**Data section**:
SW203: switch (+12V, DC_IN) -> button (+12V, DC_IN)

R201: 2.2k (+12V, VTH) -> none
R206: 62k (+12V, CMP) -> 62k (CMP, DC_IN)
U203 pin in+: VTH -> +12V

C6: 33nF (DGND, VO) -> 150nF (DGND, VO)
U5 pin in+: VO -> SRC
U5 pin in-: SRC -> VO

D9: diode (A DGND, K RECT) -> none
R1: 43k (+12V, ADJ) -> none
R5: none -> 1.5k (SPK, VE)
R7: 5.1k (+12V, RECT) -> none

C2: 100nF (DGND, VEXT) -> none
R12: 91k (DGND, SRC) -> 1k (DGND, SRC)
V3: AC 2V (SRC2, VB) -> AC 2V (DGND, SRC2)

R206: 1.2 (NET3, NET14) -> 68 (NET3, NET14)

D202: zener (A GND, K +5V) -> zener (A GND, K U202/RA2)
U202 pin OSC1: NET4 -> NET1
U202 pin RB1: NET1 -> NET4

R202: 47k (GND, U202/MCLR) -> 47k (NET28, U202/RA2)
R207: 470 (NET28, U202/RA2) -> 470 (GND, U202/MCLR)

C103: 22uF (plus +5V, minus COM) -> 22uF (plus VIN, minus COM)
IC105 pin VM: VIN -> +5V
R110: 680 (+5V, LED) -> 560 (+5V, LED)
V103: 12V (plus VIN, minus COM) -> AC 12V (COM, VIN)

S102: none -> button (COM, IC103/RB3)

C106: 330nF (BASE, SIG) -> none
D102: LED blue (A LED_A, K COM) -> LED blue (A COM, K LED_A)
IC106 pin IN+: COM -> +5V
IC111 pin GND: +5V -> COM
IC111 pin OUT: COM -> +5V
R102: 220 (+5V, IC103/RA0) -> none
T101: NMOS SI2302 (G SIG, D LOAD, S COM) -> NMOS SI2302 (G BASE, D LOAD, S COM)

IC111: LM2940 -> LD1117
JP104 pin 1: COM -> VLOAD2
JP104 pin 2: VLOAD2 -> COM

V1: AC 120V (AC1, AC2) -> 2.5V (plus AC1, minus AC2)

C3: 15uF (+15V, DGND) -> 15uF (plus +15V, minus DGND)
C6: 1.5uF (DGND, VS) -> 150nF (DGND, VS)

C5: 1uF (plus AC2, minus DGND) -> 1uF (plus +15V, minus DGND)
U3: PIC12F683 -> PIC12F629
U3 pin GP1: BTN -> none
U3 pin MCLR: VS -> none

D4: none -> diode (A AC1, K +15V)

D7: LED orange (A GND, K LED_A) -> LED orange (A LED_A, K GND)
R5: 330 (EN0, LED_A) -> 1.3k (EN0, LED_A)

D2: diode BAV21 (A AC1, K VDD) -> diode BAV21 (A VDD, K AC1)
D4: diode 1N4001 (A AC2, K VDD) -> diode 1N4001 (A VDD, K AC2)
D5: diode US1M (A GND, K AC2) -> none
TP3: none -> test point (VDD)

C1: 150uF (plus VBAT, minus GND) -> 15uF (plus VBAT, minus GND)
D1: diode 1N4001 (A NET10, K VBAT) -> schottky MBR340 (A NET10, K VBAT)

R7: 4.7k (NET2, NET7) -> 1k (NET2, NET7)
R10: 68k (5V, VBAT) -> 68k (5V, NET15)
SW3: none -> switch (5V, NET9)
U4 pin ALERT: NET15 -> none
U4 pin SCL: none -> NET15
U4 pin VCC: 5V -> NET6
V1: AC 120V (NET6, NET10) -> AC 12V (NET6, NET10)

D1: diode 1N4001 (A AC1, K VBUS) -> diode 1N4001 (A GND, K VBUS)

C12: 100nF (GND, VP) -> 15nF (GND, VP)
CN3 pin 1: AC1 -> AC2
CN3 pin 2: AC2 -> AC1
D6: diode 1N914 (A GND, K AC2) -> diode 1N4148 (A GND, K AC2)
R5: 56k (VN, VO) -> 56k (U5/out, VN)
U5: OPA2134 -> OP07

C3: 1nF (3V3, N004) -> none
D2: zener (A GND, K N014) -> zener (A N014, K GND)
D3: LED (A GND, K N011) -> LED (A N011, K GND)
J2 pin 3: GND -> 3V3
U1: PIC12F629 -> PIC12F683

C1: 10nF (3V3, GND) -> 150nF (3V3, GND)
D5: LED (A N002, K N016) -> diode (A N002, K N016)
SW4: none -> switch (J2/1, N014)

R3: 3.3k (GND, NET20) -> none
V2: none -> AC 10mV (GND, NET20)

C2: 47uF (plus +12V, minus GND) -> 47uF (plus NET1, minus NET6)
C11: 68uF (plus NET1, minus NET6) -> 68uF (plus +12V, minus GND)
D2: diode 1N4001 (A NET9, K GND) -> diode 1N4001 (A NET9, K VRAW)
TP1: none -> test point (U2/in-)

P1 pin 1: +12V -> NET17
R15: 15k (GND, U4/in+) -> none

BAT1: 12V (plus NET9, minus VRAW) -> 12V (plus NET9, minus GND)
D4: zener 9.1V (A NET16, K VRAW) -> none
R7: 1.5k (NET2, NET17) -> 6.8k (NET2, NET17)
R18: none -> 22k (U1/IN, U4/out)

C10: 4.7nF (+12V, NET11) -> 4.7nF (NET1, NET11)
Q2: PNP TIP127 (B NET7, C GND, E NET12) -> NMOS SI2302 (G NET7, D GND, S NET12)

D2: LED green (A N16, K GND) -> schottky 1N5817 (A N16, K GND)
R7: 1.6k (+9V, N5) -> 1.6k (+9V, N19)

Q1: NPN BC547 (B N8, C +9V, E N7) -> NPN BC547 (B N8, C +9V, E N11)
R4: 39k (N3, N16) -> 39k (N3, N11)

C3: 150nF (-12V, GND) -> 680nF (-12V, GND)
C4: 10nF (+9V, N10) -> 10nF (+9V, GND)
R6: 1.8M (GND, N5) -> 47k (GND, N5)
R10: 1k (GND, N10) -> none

**Instructions for the task**: The entire set of entries, and nothing else, should be set down exactly.

**Exercise solution**:
SW203: switch (+12V, DC_IN) -> button (+12V, DC_IN)

R201: 2.2k (+12V, VTH) -> none
R206: 62k (+12V, CMP) -> 62k (CMP, DC_IN)
U203 pin in+: VTH -> +12V

C6: 33nF (DGND, VO) -> 150nF (DGND, VO)
U5 pin in+: VO -> SRC
U5 pin in-: SRC -> VO

D9: diode (A DGND, K RECT) -> none
R1: 43k (+12V, ADJ) -> none
R5: none -> 1.5k (SPK, VE)
R7: 5.1k (+12V, RECT) -> none

C2: 100nF (DGND, VEXT) -> none
R12: 91k (DGND, SRC) -> 1k (DGND, SRC)
V3: AC 2V (SRC2, VB) -> AC 2V (DGND, SRC2)

R206: 1.2 (NET3, NET14) -> 68 (NET3, NET14)

D202: zener (A GND, K +5V) -> zener (A GND, K U202/RA2)
U202 pin OSC1: NET4 -> NET1
U202 pin RB1: NET1 -> NET4

R202: 47k (GND, U202/MCLR) -> 47k (NET28, U202/RA2)
R207: 470 (NET28, U202/RA2) -> 470 (GND, U202/MCLR)

C103: 22uF (plus +5V, minus COM) -> 22uF (plus VIN, minus COM)
IC105 pin VM: VIN -> +5V
R110: 680 (+5V, LED) -> 560 (+5V, LED)
V103: 12V (plus VIN, minus COM) -> AC 12V (COM, VIN)

S102: none -> button (COM, IC103/RB3)

C106: 330nF (BASE, SIG) -> none
D102: LED blue (A LED_A, K COM) -> LED blue (A COM, K LED_A)
IC106 pin IN+: COM -> +5V
IC111 pin GND: +5V -> COM
IC111 pin OUT: COM -> +5V
R102: 220 (+5V, IC103/RA0) -> none
T101: NMOS SI2302 (G SIG, D LOAD, S COM) -> NMOS SI2302 (G BASE, D LOAD, S COM)

IC111: LM2940 -> LD1117
JP104 pin 1: COM -> VLOAD2
JP104 pin 2: VLOAD2 -> COM

V1: AC 120V (AC1, AC2) -> 2.5V (plus AC1, minus AC2)

C3: 15uF (+15V, DGND) -> 15uF (plus +15V, minus DGND)
C6: 1.5uF (DGND, VS) -> 150nF (DGND, VS)

C5: 1uF (plus AC2, minus DGND) -> 1uF (plus +15V, minus DGND)
U3: PIC12F683 -> PIC12F629
U3 pin GP1: BTN -> none
U3 pin MCLR: VS -> none

D4: none -> diode (A AC1, K +15V)

D7: LED orange (A GND, K LED_A) -> LED orange (A LED_A, K GND)
R5: 330 (EN0, LED_A) -> 1.3k (EN0, LED_A)

D2: diode BAV21 (A AC1, K VDD) -> diode BAV21 (A VDD, K AC1)
D4: diode 1N4001 (A AC2, K VDD) -> diode 1N4001 (A VDD, K AC2)
D5: diode US1M (A GND, K AC2) -> none
TP3: none -> test point (VDD)

C1: 150uF (plus VBAT, minus GND) -> 15uF (plus VBAT, minus GND)
D1: diode 1N4001 (A NET10, K VBAT) -> schottky MBR340 (A NET10, K VBAT)

R7: 4.7k (NET2, NET7) -> 1k (NET2, NET7)
R10: 68k (5V, VBAT) -> 68k (5V, NET15)
SW3: none -> switch (5V, NET9)
U4 pin ALERT: NET15 -> none
U4 pin SCL: none -> NET15
U4 pin VCC: 5V -> NET6
V1: AC 120V (NET6, NET10) -> AC 12V (NET6, NET10)

D1: diode 1N4001 (A AC1, K VBUS) -> diode 1N4001 (A GND, K VBUS)

C12: 100nF (GND, VP) -> 15nF (GND, VP)
CN3 pin 1: AC1 -> AC2
CN3 pin 2: AC2 -> AC1
D6: diode 1N914 (A GND, K AC2) -> diode 1N4148 (A GND, K AC2)
R5: 56k (VN, VO) -> 56k (U5/out, VN)
U5: OPA2134 -> OP07

C3: 1nF (3V3, N004) -> none
D2: zener (A GND, K N014) -> zener (A N014, K GND)
D3: LED (A GND, K N011) -> LED (A N011, K GND)
J2 pin 3: GND -> 3V3
U1: PIC12F629 -> PIC12F683

C1: 10nF (3V3, GND) -> 150nF (3V3, GND)
D5: LED (A N002, K N016) -> diode (A N002, K N016)
SW4: none -> switch (J2/1, N014)

R3: 3.3k (GND, NET20) -> none
V2: none -> AC 10mV (GND, NET20)

C2: 47uF (plus +12V, minus GND) -> 47uF (plus NET1, minus NET6)
C11: 68uF (plus NET1, minus NET6) -> 68uF (plus +12V, minus GND)
D2: diode 1N4001 (A NET9, K GND) -> diode 1N4001 (A NET9, K VRAW)
TP1: none -> test point (U2/in-)

P1 pin 1: +12V -> NET17
R15: 15k (GND, U4/in+) -> none

BAT1: 12V (plus NET9, minus VRAW) -> 12V (plus NET9, minus GND)
D4: zener 9.1V (A NET16, K VRAW) -> none
R7: 1.5k (NET2, NET17) -> 6.8k (NET2, NET17)
R18: none -> 22k (U1/IN, U4/out)

C10: 4.7nF (+12V, NET11) -> 4.7nF (NET1, NET11)
Q2: PNP TIP127 (B NET7, C GND, E NET12) -> NMOS SI2302 (G NET7, D GND, S NET12)

D2: LED green (A N16, K GND) -> schottky 1N5817 (A N16, K GND)
R7: 1.6k (+9V, N5) -> 1.6k (+9V, N19)

Q1: NPN BC547 (B N8, C +9V, E N7) -> NPN BC547 (B N8, C +9V, E N11)
R4: 39k (N3, N16) -> 39k (N3, N11)

C3: 150nF (-12V, GND) -> 680nF (-12V, GND)
C4: 10nF (+9V, N10) -> 10nF (+9V, GND)
R6: 1.8M (GND, N5) -> 47k (GND, N5)
R10: 1k (GND, N10) -> none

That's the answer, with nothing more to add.